▶ INSTRUCTIONS FOR THE TASK
Take each line of the data that contains the string "grey" and copy it.

BEGIN

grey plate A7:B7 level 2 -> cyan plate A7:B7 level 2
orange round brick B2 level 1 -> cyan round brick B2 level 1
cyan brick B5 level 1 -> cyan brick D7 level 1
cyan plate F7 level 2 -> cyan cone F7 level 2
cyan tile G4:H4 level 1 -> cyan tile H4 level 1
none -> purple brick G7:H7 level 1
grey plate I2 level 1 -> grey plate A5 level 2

END

▶ ANSWER TO THIS TASK
grey plate A7:B7 level 2 -> cyan plate A7:B7 level 2
grey plate I2 level 1 -> grey plate A5 level 2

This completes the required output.